▶ [Dataset excerpts]:
——————

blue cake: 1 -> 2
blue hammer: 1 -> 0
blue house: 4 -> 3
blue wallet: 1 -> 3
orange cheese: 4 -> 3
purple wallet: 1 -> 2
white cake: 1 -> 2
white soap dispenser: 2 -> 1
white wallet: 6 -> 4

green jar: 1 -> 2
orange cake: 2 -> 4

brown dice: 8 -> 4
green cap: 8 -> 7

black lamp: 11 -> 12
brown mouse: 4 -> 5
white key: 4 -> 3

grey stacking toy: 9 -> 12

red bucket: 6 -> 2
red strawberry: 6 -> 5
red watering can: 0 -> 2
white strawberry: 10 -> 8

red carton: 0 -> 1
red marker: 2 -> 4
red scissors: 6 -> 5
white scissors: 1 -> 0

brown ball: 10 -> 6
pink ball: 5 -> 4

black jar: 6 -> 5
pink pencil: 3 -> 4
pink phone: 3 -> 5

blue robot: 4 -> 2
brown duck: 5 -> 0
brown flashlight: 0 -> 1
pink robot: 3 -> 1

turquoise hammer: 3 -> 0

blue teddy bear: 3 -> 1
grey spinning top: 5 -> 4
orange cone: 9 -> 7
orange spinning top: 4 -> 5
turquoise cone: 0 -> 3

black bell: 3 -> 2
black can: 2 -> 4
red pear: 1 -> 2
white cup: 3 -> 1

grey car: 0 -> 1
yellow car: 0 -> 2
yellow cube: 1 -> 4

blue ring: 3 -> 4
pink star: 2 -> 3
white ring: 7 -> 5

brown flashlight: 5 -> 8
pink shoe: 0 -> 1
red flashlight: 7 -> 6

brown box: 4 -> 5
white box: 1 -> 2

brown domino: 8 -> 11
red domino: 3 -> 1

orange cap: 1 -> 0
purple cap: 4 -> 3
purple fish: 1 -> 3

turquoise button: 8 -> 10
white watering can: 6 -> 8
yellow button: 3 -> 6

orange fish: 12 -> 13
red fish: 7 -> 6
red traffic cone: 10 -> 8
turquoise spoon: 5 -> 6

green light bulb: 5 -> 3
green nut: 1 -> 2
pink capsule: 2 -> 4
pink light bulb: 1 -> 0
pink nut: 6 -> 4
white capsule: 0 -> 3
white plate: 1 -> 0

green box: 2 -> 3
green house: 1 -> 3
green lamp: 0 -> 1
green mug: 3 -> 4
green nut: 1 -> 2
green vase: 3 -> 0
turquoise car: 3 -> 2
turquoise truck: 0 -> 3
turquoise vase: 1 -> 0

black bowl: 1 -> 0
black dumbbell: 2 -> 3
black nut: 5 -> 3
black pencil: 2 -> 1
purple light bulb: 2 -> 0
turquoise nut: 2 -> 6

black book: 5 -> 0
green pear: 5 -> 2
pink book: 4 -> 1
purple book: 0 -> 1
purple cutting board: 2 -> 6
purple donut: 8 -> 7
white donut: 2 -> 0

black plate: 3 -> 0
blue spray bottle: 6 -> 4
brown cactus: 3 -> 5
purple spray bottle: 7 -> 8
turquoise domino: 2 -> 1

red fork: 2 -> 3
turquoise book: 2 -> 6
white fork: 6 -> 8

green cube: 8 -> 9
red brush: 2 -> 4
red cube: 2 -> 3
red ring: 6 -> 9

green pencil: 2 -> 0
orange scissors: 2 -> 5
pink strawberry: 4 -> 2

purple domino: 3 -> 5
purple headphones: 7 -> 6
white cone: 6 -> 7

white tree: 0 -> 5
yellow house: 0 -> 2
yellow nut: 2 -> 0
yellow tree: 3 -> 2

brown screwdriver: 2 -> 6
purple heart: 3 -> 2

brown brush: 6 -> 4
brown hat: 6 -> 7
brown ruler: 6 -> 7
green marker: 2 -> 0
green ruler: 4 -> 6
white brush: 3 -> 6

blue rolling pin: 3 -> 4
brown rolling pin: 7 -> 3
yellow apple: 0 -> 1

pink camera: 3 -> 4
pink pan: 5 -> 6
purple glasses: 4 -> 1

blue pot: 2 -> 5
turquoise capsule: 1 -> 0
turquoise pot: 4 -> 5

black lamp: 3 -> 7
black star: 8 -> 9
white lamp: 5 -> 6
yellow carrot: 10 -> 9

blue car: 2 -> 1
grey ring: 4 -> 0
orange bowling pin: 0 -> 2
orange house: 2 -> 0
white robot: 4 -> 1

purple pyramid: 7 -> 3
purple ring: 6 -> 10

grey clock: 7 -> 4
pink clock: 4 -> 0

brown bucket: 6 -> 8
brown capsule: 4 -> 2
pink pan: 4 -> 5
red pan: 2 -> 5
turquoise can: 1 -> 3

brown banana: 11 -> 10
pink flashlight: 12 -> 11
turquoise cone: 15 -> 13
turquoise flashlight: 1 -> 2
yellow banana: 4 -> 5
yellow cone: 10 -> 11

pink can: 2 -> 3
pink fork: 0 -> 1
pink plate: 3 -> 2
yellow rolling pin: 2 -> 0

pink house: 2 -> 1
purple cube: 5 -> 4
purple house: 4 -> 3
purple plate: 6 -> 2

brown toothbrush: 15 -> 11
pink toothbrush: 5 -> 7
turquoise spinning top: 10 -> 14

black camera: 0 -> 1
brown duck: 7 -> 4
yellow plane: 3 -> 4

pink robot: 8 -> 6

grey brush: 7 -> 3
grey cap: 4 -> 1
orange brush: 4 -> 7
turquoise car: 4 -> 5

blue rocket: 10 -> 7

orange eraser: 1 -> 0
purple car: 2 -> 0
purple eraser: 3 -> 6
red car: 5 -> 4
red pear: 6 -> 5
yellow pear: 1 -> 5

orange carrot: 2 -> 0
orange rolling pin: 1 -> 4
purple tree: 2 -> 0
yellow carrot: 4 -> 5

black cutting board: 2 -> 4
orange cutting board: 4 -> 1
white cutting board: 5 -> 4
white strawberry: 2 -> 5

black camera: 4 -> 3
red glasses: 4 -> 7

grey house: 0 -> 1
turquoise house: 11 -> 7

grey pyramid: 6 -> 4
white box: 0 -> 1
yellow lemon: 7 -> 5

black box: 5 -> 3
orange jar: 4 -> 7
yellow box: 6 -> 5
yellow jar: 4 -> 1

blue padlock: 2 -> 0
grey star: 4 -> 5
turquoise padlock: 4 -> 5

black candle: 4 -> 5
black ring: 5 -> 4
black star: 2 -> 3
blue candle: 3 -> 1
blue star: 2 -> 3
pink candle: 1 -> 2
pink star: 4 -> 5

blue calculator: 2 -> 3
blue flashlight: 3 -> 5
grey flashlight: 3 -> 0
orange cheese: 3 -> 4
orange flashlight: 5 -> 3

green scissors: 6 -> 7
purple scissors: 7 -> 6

——————

▶ [What to produce]: The required answer is the exact run of lines above starting at the line with "brown flashlight: 0 -> 1" and ending at the line with "blue ring: 3 -> 4", with both ends present.

▶ [Your response]:
brown flashlight: 0 -> 1
pink robot: 3 -> 1

turquoise hammer: 3 -> 0

blue teddy bear: 3 -> 1
grey spinning top: 5 -> 4
orange cone: 9 -> 7
orange spinning top: 4 -> 5
turquoise cone: 0 -> 3

black bell: 3 -> 2
black can: 2 -> 4
red pear: 1 -> 2
white cup: 3 -> 1

grey car: 0 -> 1
yellow car: 0 -> 2
yellow cube: 1 -> 4

blue ring: 3 -> 4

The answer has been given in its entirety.